### WHAT THIS TASK INVOLVES
In the entries below, find the lines that include "RFID" and give their number as the whole reply.

· · · · ·

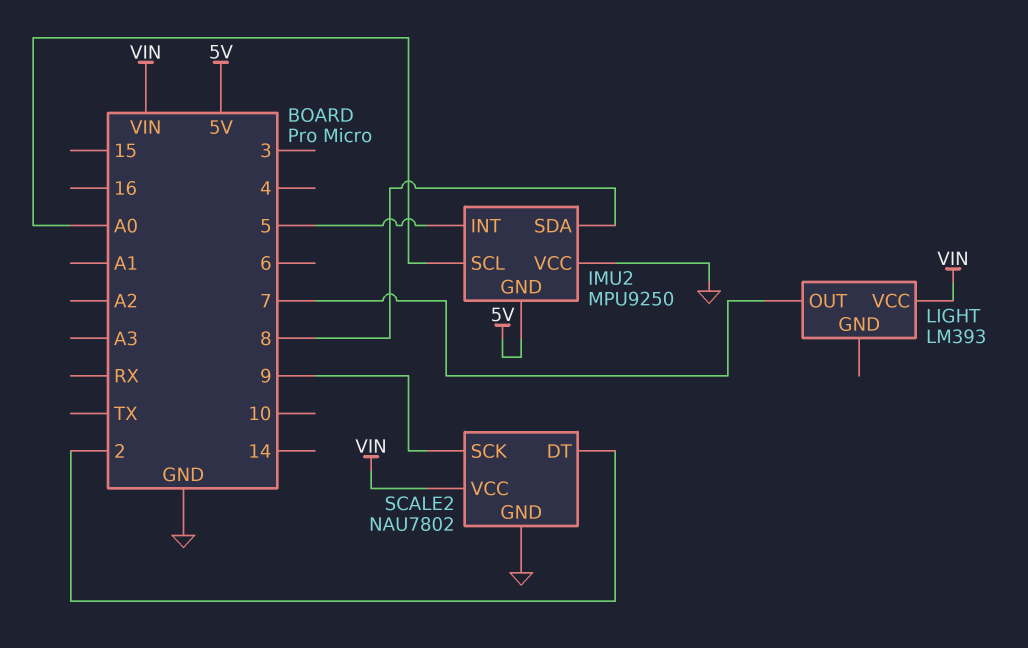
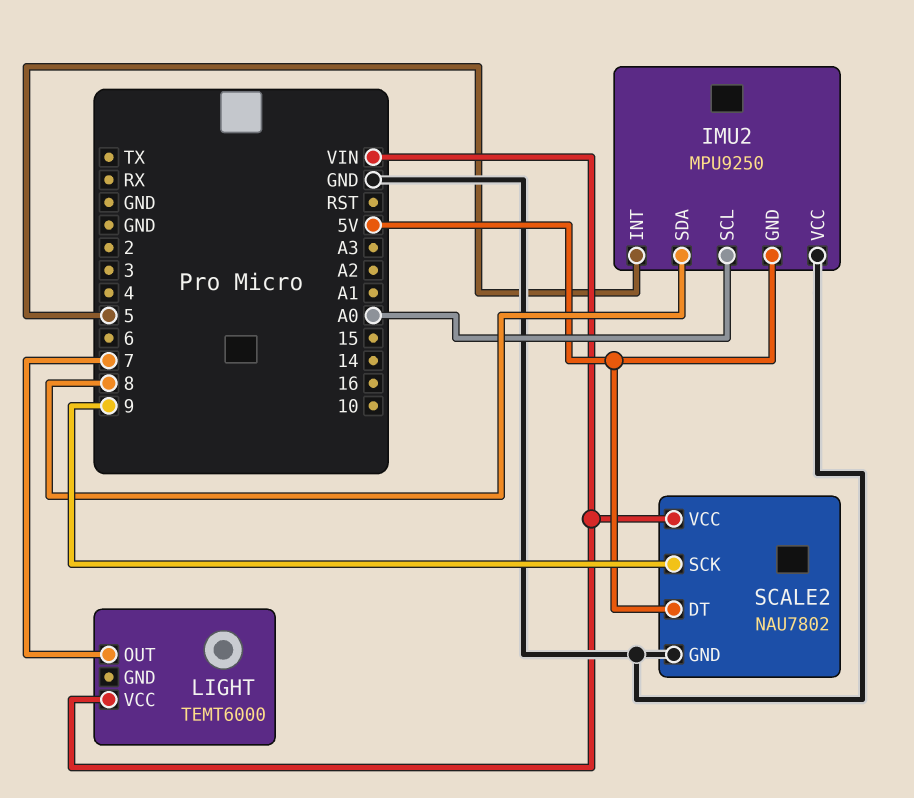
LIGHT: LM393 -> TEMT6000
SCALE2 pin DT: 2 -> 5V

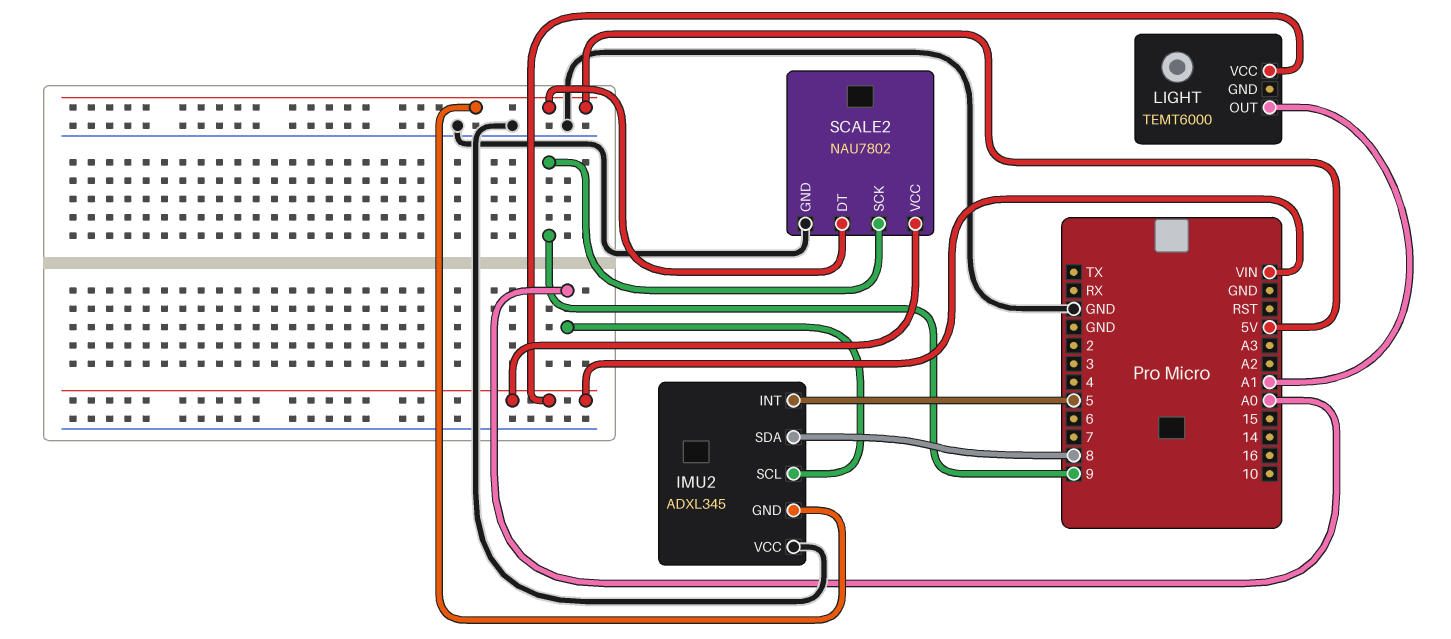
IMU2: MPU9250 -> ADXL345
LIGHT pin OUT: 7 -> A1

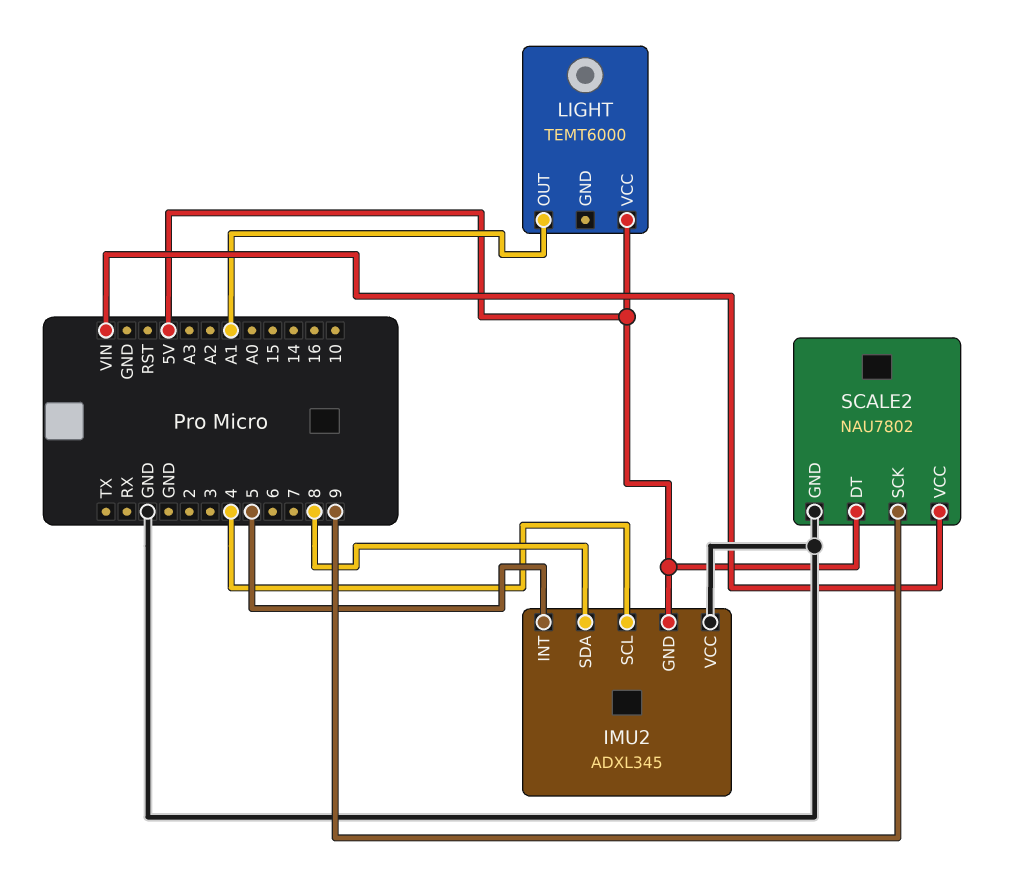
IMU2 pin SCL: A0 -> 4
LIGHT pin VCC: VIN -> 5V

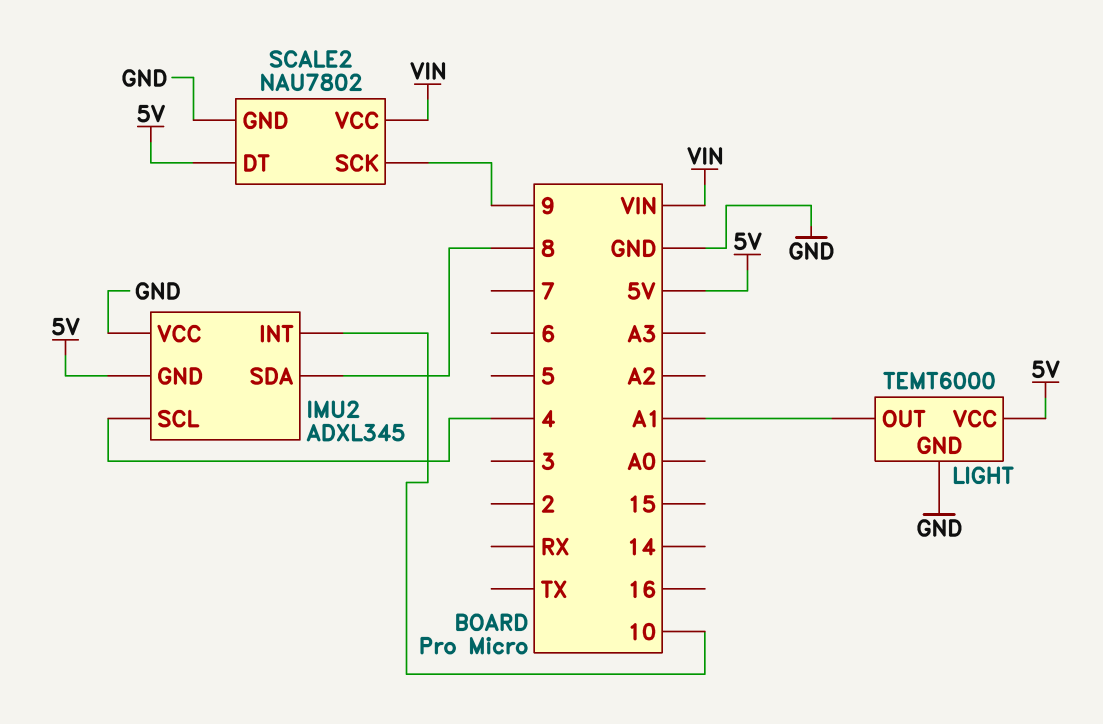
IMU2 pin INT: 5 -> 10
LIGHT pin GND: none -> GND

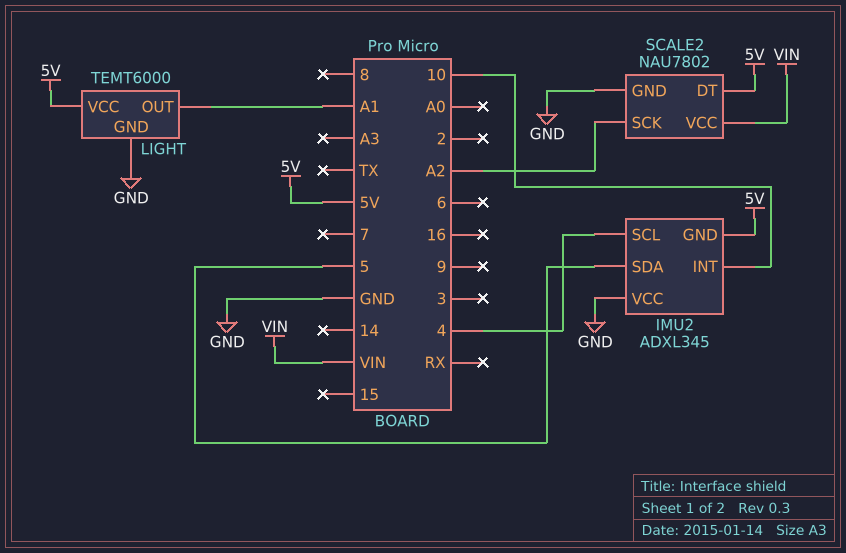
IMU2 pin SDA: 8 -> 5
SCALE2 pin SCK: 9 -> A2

· · · · ·

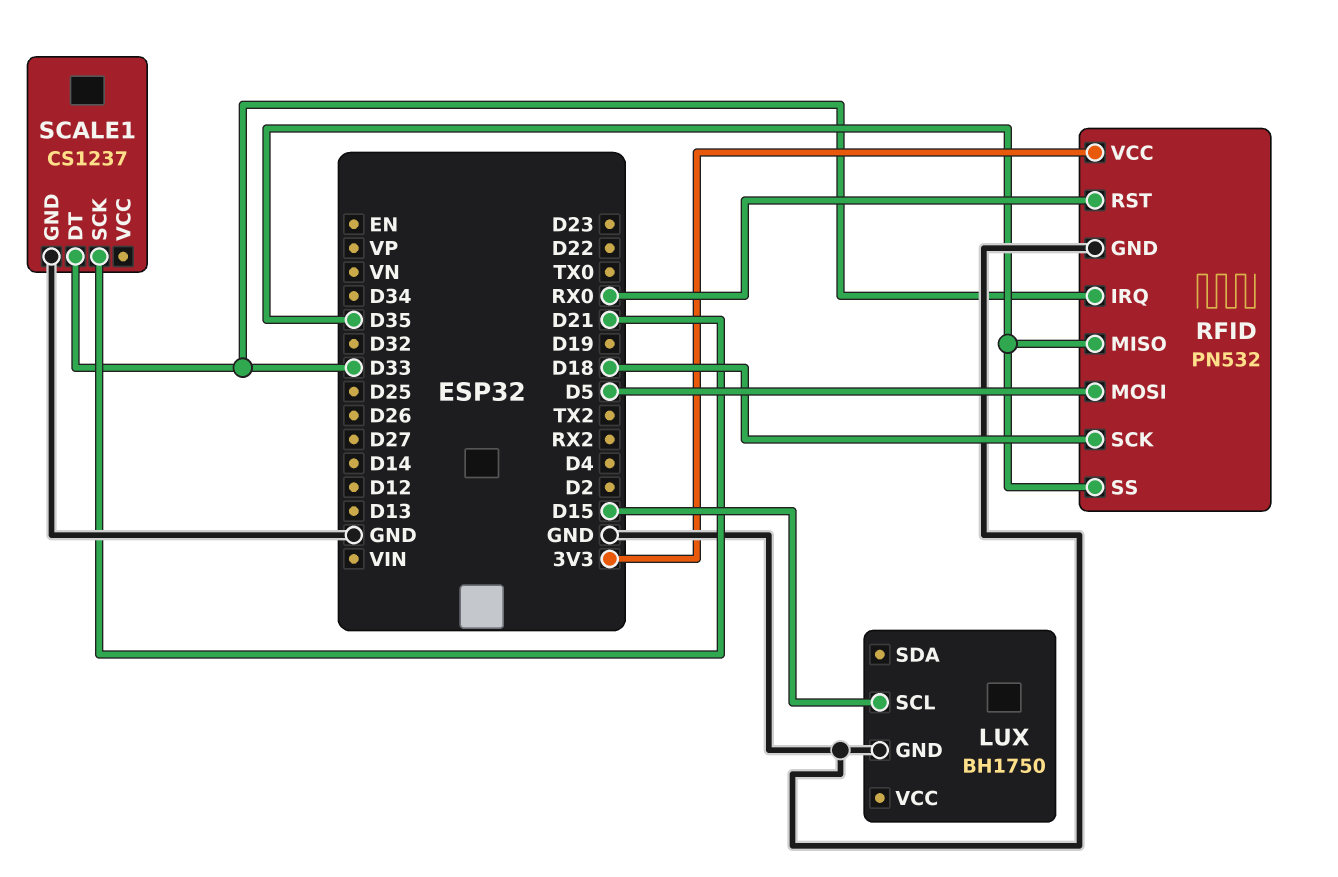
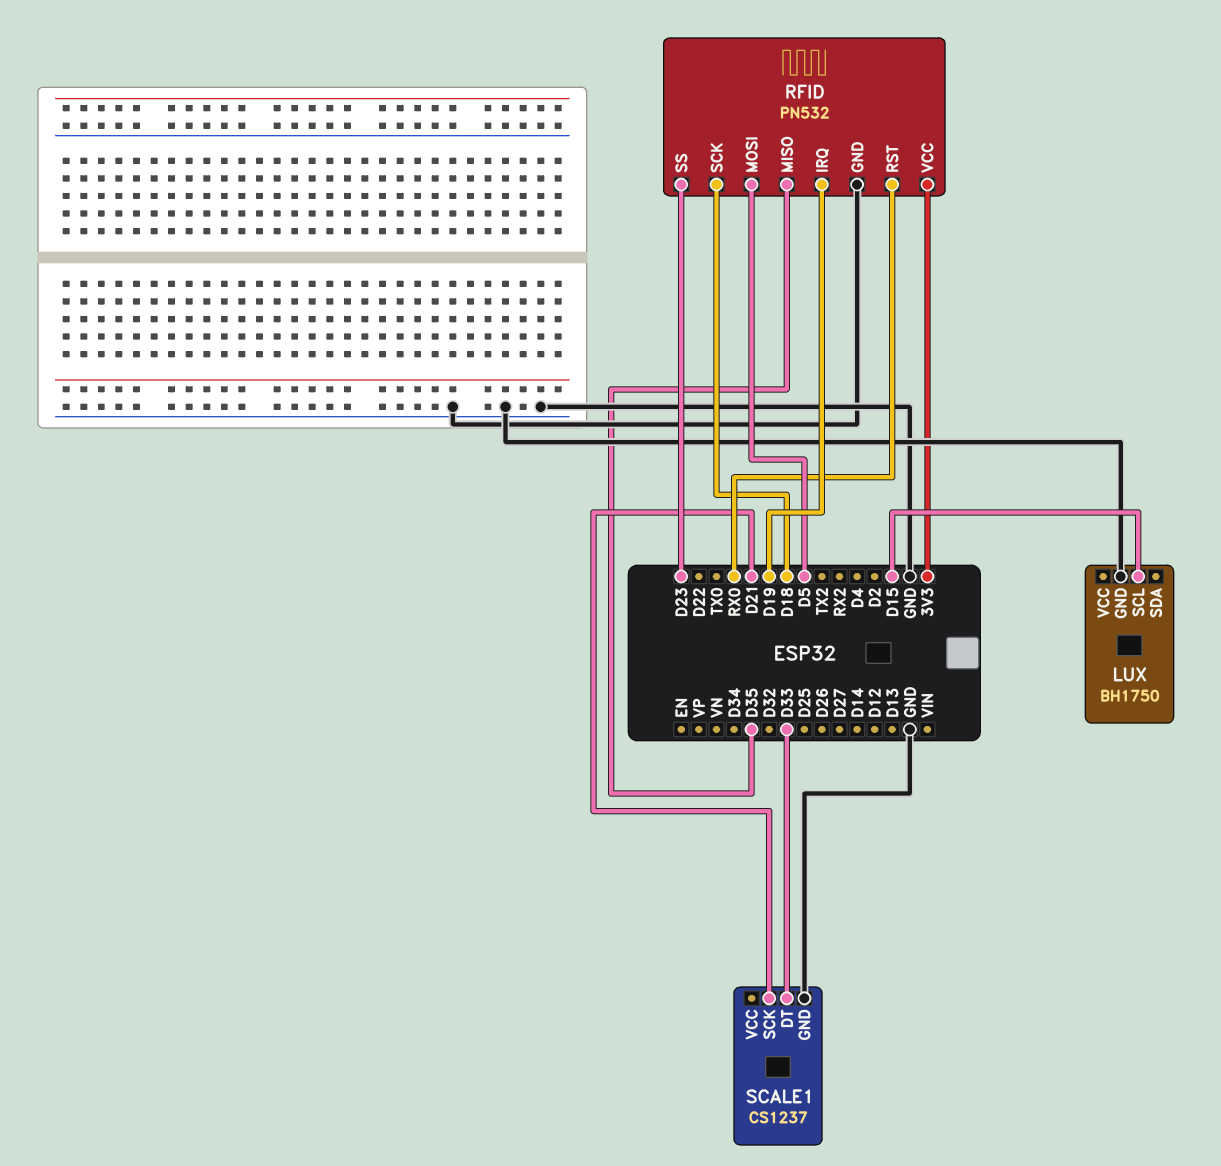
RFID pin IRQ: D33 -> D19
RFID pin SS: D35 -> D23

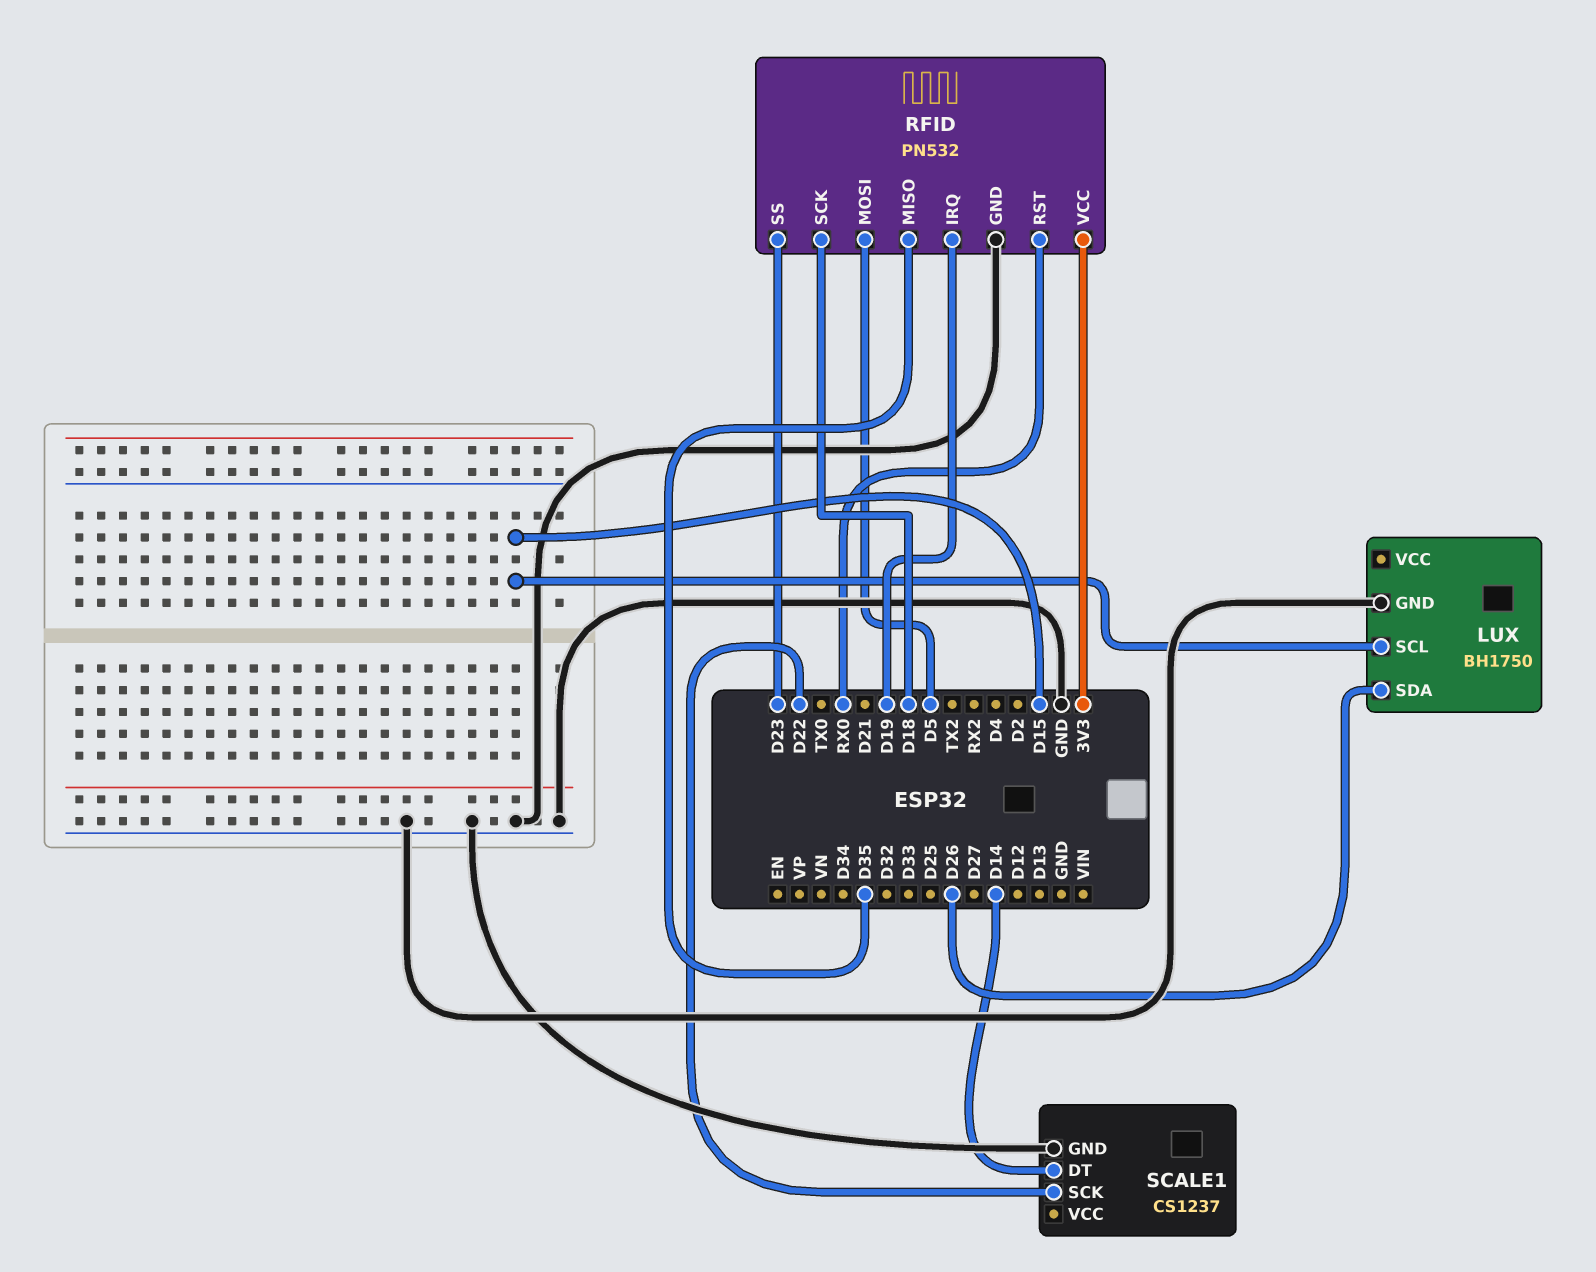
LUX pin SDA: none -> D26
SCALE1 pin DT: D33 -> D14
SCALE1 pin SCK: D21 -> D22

· · · · ·

### ANSWER AREA
2